[TASK OBJECTIVE] Return the entries verbatim and drop every picture.

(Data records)

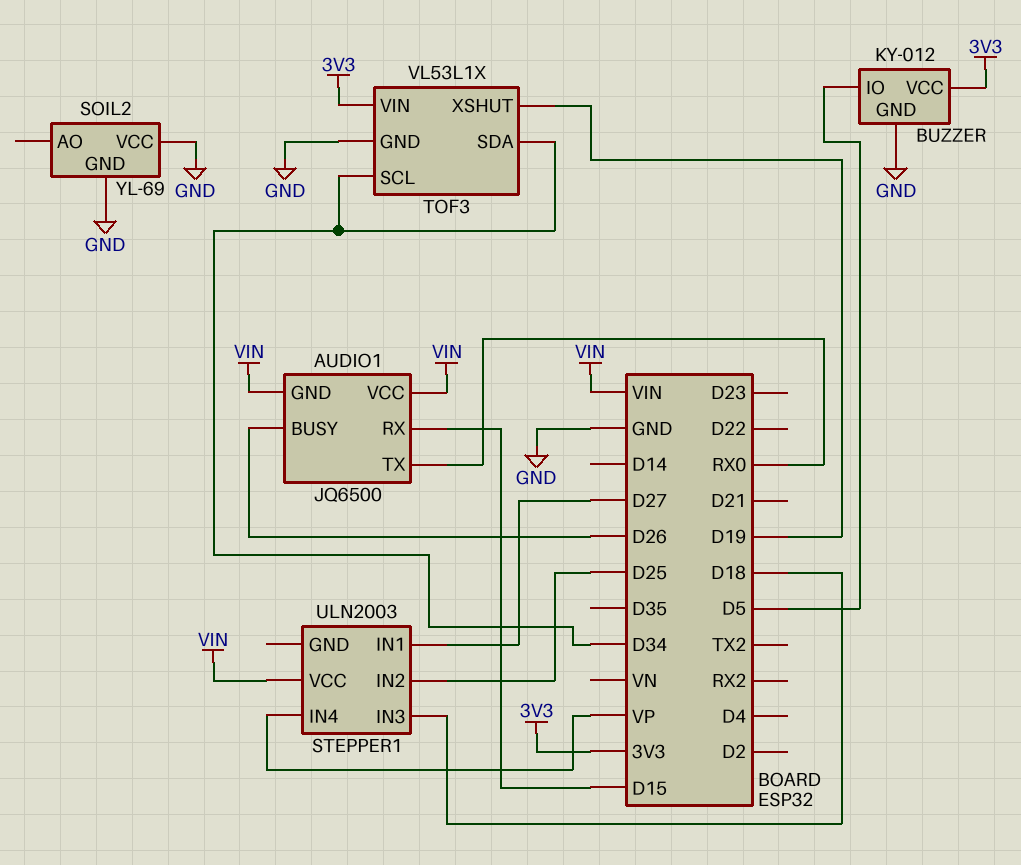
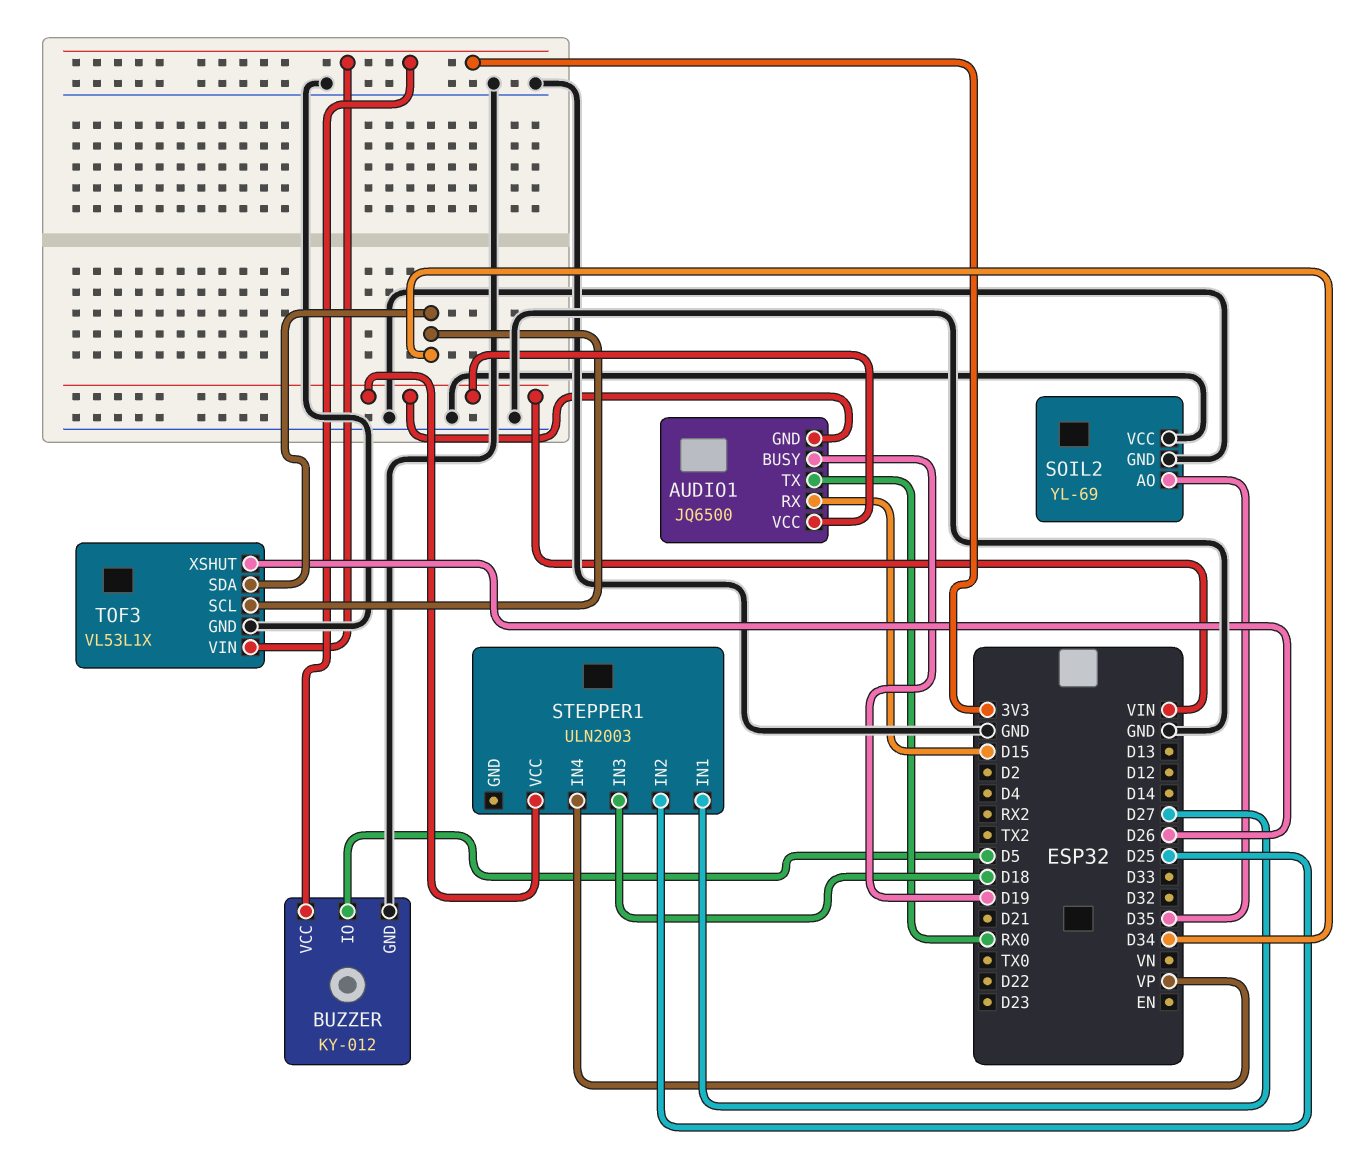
AUDIO1 pin BUSY: D26 -> D19
SOIL2 pin AO: none -> D35
TOF3 pin XSHUT: D19 -> D26

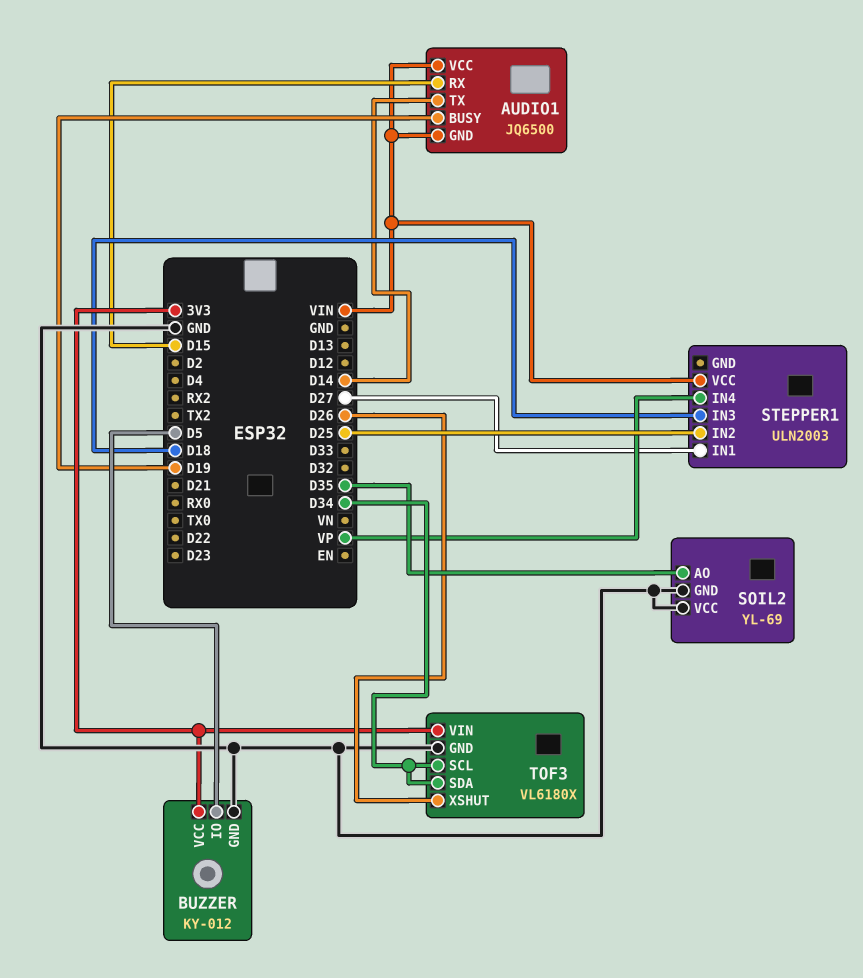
AUDIO1 pin TX: RX0 -> D14
TOF3: VL53L1X -> VL6180X

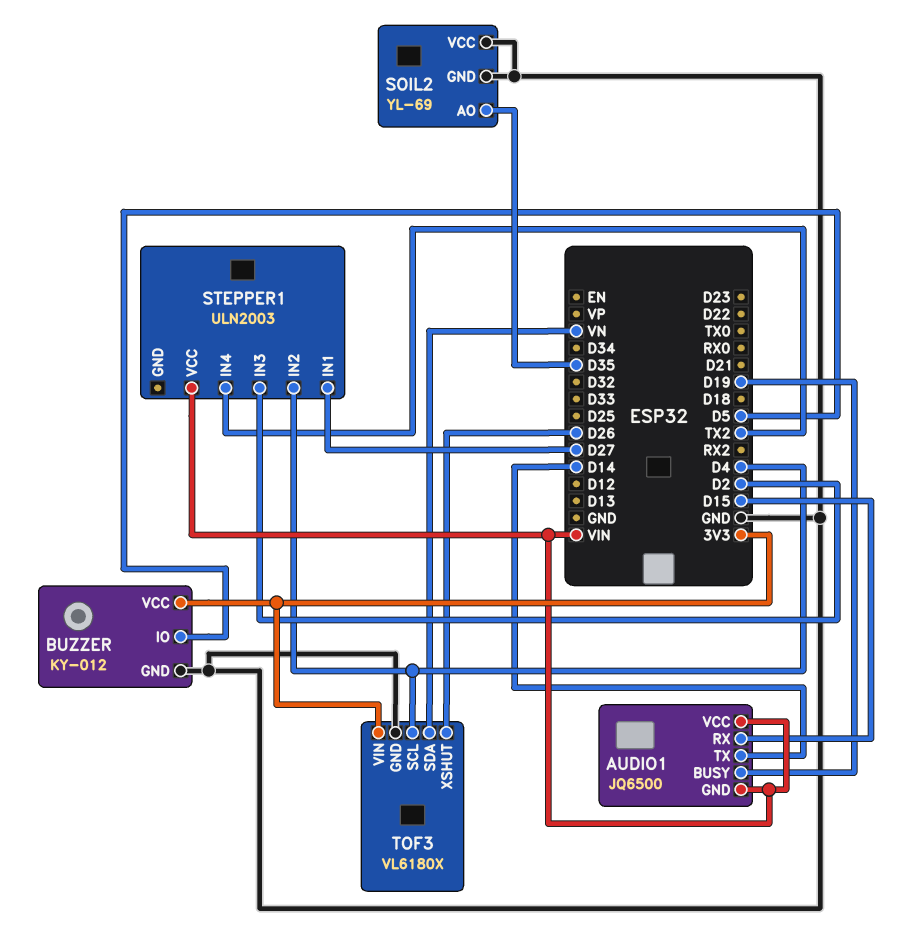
STEPPER1 pin IN2: D25 -> D4
STEPPER1 pin IN3: D18 -> D2
STEPPER1 pin IN4: VP -> TX2
TOF3 pin SCL: D34 -> D4
TOF3 pin SDA: D34 -> VN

[SOLVED PROBLEM]
AUDIO1 pin BUSY: D26 -> D19
SOIL2 pin AO: none -> D35
TOF3 pin XSHUT: D19 -> D26

AUDIO1 pin TX: RX0 -> D14
TOF3: VL53L1X -> VL6180X

STEPPER1 pin IN2: D25 -> D4
STEPPER1 pin IN3: D18 -> D2
STEPPER1 pin IN4: VP -> TX2
TOF3 pin SCL: D34 -> D4
TOF3 pin SDA: D34 -> VN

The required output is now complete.